▶ [WHAT THE TASK ASKS] In the entries below, find the line containing "Q1: NPN S8050". Write out that line and all lines after it, exactly, and nothing else.

▶ [SOURCE RECORDS]
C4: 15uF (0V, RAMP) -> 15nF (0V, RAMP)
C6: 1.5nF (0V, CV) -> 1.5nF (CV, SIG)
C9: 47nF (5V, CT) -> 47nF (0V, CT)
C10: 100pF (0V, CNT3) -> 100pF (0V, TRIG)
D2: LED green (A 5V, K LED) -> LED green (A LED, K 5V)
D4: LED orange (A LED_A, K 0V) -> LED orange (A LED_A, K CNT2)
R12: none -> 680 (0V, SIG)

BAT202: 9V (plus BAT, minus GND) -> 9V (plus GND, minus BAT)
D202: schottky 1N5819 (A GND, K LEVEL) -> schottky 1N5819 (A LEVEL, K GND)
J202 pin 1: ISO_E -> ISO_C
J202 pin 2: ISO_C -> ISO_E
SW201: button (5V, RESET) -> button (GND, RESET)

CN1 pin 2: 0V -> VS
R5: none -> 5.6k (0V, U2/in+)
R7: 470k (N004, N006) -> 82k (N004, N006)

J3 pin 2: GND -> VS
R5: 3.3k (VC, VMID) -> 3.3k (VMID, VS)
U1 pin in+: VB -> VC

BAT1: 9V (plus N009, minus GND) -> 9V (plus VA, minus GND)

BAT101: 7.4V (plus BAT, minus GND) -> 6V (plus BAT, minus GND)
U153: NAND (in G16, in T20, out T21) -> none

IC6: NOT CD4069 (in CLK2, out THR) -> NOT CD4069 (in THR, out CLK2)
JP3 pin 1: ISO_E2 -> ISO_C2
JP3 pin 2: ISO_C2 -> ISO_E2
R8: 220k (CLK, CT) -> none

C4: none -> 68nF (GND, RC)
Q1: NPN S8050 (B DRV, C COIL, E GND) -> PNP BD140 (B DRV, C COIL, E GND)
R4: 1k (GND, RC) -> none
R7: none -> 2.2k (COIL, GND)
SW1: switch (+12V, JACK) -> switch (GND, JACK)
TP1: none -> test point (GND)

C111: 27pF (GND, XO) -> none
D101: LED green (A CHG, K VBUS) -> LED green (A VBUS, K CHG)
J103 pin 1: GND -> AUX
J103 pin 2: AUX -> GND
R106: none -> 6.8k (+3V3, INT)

▶ [RESPONSE TO THE TASK]
Q1: NPN S8050 (B DRV, C COIL, E GND) -> PNP BD140 (B DRV, C COIL, E GND)
R4: 1k (GND, RC) -> none
R7: none -> 2.2k (COIL, GND)
SW1: switch (+12V, JACK) -> switch (GND, JACK)
TP1: none -> test point (GND)

C111: 27pF (GND, XO) -> none
D101: LED green (A CHG, K VBUS) -> LED green (A VBUS, K CHG)
J103 pin 1: GND -> AUX
J103 pin 2: AUX -> GND
R106: none -> 6.8k (+3V3, INT)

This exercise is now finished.